* **YOUR OBJECTIVE**
Look through the data below for the line with "SW3: button (0V, EN1) -> switch (0V, EN1)" and the line with "Y201: 24MHz (W10, W27) -> 25MHz (W10, W27)", then output those two and all lines in between, exactly as written.
+++
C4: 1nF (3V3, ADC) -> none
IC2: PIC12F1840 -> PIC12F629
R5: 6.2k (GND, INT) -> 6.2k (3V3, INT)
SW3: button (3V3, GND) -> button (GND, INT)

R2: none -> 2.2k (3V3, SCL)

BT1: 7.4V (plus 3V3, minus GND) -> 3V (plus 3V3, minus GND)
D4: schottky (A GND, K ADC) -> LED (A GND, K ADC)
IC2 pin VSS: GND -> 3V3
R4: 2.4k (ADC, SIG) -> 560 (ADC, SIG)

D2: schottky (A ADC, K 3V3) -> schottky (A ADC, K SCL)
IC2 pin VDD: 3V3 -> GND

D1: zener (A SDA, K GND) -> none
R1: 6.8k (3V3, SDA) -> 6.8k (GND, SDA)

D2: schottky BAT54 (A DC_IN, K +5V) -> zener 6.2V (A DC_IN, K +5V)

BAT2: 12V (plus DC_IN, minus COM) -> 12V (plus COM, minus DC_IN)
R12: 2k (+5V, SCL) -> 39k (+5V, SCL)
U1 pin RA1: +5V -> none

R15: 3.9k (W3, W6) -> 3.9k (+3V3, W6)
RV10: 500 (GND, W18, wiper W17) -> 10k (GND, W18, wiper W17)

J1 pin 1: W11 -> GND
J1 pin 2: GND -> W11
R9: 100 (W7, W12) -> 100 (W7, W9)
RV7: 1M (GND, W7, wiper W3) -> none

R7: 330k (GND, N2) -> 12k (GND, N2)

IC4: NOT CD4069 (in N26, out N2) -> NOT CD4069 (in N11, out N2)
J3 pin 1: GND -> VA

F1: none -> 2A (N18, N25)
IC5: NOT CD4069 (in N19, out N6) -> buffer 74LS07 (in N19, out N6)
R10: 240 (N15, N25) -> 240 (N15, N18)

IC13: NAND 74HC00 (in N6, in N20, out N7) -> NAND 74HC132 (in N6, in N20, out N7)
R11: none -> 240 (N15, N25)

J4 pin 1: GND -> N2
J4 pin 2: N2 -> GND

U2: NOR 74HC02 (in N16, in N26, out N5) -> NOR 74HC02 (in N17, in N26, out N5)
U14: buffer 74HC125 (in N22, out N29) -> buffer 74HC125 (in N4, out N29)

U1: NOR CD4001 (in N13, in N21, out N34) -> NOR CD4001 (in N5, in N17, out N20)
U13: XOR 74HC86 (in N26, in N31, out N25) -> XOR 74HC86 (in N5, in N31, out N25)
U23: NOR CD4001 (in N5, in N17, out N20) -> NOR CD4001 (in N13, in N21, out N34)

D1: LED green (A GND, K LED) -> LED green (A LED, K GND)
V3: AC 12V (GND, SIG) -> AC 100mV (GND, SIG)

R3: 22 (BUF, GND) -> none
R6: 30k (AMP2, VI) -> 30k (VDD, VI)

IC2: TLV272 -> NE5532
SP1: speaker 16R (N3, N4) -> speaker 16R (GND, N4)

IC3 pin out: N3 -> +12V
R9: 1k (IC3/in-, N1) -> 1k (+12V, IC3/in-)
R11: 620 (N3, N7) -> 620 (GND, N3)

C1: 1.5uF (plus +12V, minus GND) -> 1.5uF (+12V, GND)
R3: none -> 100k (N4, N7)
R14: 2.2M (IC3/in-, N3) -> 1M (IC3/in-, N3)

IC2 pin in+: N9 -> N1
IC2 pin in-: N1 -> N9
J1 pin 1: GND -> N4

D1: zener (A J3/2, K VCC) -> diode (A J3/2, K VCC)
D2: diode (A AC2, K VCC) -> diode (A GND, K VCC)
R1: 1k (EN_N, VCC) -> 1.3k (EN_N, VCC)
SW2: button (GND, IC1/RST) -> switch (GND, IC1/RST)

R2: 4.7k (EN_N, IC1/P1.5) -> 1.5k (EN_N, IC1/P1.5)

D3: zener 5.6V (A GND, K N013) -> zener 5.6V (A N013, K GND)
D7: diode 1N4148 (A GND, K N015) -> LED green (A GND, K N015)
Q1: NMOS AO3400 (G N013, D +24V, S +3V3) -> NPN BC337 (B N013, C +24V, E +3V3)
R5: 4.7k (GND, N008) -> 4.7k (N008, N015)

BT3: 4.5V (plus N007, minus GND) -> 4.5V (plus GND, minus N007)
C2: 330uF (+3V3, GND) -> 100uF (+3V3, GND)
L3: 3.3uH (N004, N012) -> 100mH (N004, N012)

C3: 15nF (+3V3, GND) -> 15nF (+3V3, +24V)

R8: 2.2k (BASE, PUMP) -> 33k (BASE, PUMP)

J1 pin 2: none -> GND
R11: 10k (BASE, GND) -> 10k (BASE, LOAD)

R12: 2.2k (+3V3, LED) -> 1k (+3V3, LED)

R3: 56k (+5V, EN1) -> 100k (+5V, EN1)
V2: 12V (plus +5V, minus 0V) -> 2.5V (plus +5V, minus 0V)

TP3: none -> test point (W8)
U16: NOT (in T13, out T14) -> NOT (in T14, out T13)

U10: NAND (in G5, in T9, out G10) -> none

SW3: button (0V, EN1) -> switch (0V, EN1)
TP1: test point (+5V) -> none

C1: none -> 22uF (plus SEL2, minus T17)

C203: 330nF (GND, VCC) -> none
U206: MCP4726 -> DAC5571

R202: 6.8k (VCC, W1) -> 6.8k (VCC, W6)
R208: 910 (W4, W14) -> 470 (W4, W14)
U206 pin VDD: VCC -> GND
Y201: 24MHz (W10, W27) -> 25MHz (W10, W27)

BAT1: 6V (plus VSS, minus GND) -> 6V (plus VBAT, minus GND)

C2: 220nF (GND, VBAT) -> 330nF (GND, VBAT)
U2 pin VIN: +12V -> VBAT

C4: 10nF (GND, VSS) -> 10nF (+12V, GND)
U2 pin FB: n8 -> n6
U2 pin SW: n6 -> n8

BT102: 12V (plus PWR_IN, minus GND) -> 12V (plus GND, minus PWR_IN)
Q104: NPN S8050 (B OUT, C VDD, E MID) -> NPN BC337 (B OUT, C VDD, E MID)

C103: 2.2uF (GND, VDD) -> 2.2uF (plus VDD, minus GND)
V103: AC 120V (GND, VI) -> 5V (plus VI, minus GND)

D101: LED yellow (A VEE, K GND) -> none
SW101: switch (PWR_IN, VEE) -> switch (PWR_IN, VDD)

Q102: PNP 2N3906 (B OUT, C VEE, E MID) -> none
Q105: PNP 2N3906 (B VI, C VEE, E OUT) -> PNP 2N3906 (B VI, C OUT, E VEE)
+++
* **RESPONSE AREA**
SW3: button (0V, EN1) -> switch (0V, EN1)
TP1: test point (+5V) -> none

C1: none -> 22uF (plus SEL2, minus T17)

C203: 330nF (GND, VCC) -> none
U206: MCP4726 -> DAC5571

R202: 6.8k (VCC, W1) -> 6.8k (VCC, W6)
R208: 910 (W4, W14) -> 470 (W4, W14)
U206 pin VDD: VCC -> GND
Y201: 24MHz (W10, W27) -> 25MHz (W10, W27)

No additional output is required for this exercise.